■ **What this task involves**
In the records below, find the line containing "lime 1x1 brick [327,419,383,493]" and the line containing "tan 1x1 brick [159,236,198,274]"; please repeat exactly the lines from one to the other, both included, and nothing more.

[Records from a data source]
*****

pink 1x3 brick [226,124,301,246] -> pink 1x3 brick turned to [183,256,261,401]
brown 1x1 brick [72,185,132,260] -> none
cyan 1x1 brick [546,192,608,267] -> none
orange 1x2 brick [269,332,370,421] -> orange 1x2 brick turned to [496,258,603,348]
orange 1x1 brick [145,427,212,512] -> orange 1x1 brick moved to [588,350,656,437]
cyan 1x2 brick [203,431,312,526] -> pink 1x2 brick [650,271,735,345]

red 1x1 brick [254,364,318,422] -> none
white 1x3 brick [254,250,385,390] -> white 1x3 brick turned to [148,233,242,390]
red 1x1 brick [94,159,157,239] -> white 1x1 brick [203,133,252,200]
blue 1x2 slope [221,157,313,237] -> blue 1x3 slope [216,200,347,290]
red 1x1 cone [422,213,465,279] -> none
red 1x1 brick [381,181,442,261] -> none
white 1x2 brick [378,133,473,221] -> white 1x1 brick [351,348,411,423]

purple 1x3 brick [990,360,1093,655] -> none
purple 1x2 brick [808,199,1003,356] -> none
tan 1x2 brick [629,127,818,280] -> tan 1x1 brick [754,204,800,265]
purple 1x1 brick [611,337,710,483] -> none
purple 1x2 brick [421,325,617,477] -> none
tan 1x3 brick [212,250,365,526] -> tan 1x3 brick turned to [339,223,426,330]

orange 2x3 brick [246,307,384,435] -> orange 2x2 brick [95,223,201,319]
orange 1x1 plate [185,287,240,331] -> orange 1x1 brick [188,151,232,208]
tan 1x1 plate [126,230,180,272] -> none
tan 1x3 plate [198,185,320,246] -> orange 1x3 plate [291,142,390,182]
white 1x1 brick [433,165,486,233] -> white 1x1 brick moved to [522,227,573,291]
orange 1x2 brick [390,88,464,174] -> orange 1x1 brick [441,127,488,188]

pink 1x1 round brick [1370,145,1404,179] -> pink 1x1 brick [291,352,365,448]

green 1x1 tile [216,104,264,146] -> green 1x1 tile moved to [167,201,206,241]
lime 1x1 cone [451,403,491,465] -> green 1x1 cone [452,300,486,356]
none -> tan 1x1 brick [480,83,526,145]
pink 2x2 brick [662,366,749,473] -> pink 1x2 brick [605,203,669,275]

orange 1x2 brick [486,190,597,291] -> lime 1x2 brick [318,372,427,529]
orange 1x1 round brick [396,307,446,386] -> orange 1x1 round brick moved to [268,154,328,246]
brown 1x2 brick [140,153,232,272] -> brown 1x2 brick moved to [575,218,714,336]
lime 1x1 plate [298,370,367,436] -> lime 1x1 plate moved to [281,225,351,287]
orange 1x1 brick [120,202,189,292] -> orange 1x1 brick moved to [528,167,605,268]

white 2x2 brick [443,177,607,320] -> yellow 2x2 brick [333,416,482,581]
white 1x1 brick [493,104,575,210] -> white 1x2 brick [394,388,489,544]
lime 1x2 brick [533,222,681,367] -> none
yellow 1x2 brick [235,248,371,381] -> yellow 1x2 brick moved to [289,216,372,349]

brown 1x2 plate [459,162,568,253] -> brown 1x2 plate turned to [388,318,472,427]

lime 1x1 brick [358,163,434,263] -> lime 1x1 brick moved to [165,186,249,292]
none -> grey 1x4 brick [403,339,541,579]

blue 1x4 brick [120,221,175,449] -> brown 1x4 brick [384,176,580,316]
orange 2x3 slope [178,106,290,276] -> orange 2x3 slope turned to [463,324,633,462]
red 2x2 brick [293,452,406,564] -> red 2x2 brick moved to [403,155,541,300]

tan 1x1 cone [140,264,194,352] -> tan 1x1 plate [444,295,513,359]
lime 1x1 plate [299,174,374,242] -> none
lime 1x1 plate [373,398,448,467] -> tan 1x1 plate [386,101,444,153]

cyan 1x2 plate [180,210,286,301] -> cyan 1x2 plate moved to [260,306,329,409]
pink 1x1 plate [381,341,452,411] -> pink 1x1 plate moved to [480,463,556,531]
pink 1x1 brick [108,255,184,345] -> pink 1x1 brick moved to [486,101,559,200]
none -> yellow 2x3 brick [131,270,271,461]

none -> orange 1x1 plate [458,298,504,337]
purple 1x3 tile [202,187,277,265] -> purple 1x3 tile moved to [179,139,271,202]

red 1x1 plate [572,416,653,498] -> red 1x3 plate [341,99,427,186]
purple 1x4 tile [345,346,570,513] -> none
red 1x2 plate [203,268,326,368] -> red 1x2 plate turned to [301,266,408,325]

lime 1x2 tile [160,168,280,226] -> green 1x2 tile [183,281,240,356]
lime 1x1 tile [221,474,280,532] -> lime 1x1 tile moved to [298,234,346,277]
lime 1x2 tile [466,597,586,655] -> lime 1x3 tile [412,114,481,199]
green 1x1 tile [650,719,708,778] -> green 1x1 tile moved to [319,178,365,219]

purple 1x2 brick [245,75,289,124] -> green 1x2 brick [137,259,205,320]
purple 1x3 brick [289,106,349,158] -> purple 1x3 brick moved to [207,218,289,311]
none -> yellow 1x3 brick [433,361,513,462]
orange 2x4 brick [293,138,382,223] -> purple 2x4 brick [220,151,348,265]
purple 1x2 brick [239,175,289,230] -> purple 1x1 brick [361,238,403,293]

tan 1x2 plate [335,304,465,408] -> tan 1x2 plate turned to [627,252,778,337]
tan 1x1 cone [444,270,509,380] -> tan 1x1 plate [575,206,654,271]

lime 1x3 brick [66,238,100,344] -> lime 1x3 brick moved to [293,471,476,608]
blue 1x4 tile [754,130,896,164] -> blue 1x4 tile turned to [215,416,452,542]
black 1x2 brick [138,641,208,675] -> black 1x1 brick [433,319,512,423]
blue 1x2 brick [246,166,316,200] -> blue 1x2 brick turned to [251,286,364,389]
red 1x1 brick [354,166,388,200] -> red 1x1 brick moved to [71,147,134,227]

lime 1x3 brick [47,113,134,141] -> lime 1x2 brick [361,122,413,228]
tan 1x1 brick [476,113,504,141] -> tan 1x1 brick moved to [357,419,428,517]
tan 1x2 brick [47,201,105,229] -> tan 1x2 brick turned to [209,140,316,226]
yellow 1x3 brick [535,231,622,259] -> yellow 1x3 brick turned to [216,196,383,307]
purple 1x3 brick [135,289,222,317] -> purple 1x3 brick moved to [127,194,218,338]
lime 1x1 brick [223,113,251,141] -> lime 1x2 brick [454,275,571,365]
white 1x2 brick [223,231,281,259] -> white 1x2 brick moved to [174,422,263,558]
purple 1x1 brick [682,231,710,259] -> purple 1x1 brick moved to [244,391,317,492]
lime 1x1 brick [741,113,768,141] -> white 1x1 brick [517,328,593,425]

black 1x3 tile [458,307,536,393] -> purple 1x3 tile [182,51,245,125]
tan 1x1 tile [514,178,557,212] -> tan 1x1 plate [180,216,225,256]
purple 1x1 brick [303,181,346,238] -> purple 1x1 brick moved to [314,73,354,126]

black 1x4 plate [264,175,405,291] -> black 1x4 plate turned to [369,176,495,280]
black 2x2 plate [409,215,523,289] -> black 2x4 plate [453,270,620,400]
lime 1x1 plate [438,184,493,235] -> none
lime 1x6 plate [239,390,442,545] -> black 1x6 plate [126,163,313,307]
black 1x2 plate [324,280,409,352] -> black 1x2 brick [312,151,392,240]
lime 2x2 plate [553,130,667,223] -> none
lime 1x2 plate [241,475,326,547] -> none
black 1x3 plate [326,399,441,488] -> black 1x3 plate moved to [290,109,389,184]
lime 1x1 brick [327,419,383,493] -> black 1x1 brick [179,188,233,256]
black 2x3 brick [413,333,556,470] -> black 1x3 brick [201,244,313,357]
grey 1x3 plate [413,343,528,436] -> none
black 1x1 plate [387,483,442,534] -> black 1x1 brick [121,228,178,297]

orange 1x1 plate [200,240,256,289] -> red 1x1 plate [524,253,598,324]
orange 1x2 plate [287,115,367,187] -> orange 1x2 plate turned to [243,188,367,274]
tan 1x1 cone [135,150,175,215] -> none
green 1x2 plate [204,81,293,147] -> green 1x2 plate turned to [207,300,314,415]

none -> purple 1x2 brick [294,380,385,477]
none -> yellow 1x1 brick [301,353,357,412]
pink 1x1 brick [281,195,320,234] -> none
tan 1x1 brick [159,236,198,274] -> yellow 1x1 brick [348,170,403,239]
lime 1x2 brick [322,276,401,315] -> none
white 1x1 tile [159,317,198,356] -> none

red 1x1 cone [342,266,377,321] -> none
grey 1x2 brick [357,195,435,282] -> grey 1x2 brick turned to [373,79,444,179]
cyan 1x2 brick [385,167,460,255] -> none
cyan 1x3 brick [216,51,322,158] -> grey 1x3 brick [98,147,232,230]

*****

■ **Response box**
lime 1x1 brick [327,419,383,493] -> black 1x1 brick [179,188,233,256]
black 2x3 brick [413,333,556,470] -> black 1x3 brick [201,244,313,357]
grey 1x3 plate [413,343,528,436] -> none
black 1x1 plate [387,483,442,534] -> black 1x1 brick [121,228,178,297]

orange 1x1 plate [200,240,256,289] -> red 1x1 plate [524,253,598,324]
orange 1x2 plate [287,115,367,187] -> orange 1x2 plate turned to [243,188,367,274]
tan 1x1 cone [135,150,175,215] -> none
green 1x2 plate [204,81,293,147] -> green 1x2 plate turned to [207,300,314,415]

none -> purple 1x2 brick [294,380,385,477]
none -> yellow 1x1 brick [301,353,357,412]
pink 1x1 brick [281,195,320,234] -> none
tan 1x1 brick [159,236,198,274] -> yellow 1x1 brick [348,170,403,239]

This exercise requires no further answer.